> [What you should do]: Scan the records for "moved". Report each line that includes it.
——
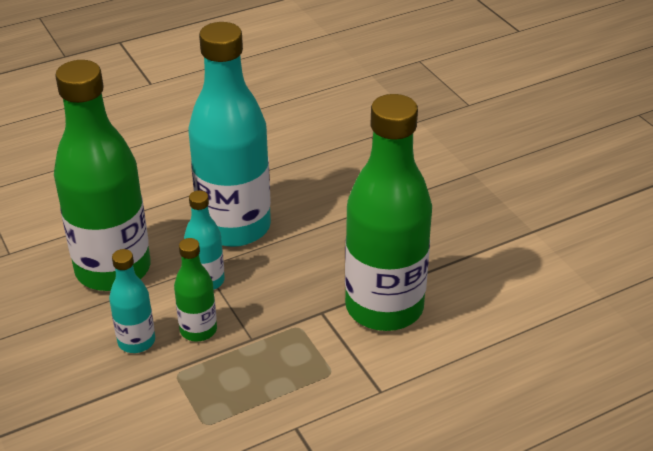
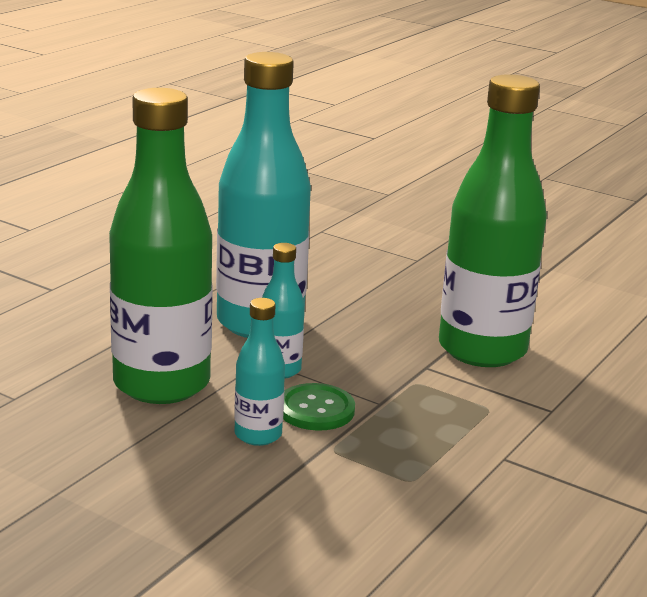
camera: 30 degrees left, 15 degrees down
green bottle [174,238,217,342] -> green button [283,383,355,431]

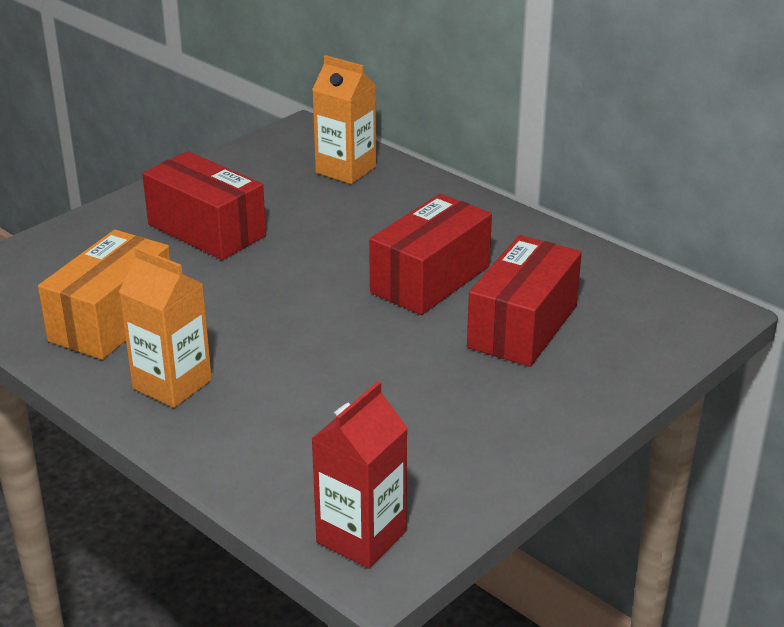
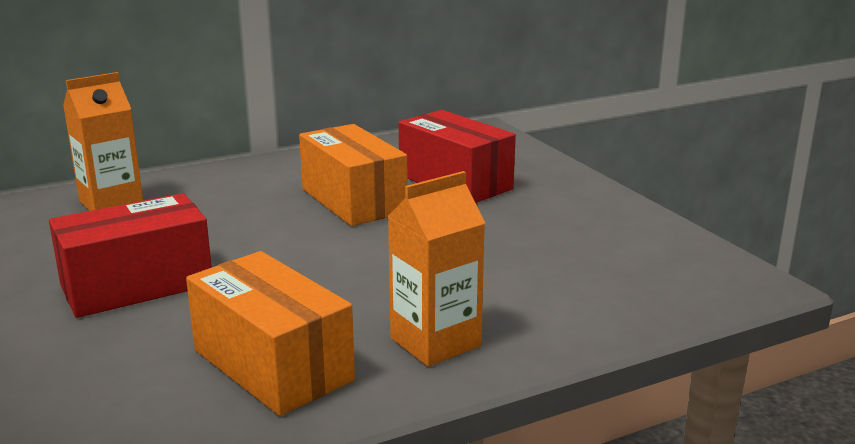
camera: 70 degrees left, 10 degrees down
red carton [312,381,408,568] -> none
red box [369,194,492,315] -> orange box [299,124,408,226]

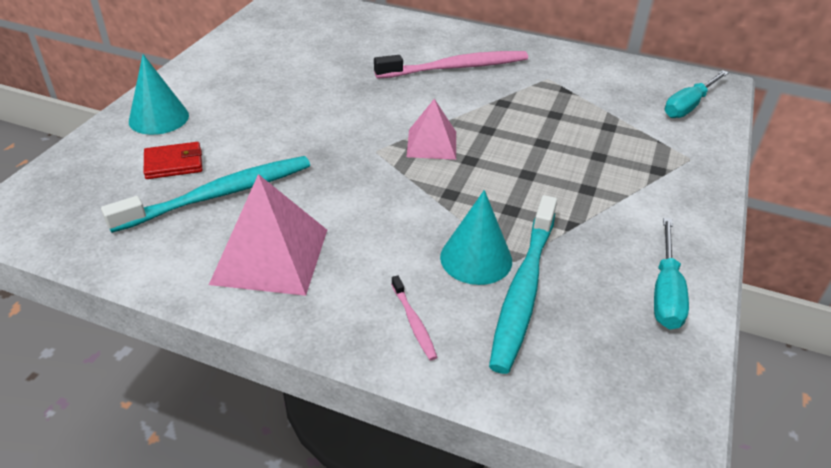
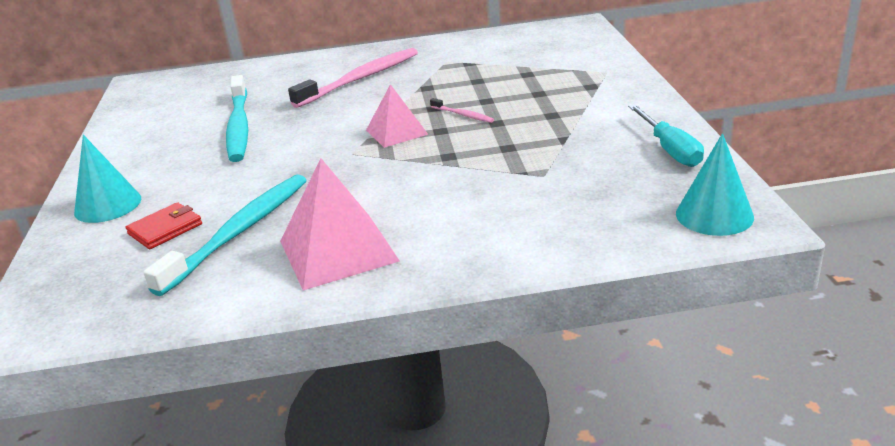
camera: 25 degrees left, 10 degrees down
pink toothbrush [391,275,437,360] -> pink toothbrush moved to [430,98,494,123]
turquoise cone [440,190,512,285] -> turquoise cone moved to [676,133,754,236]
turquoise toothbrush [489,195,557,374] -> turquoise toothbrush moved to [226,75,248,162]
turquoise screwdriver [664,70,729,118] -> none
——
> [Exercise solution]:
pink toothbrush [391,275,437,360] -> pink toothbrush moved to [430,98,494,123]
turquoise cone [440,190,512,285] -> turquoise cone moved to [676,133,754,236]
turquoise toothbrush [489,195,557,374] -> turquoise toothbrush moved to [226,75,248,162]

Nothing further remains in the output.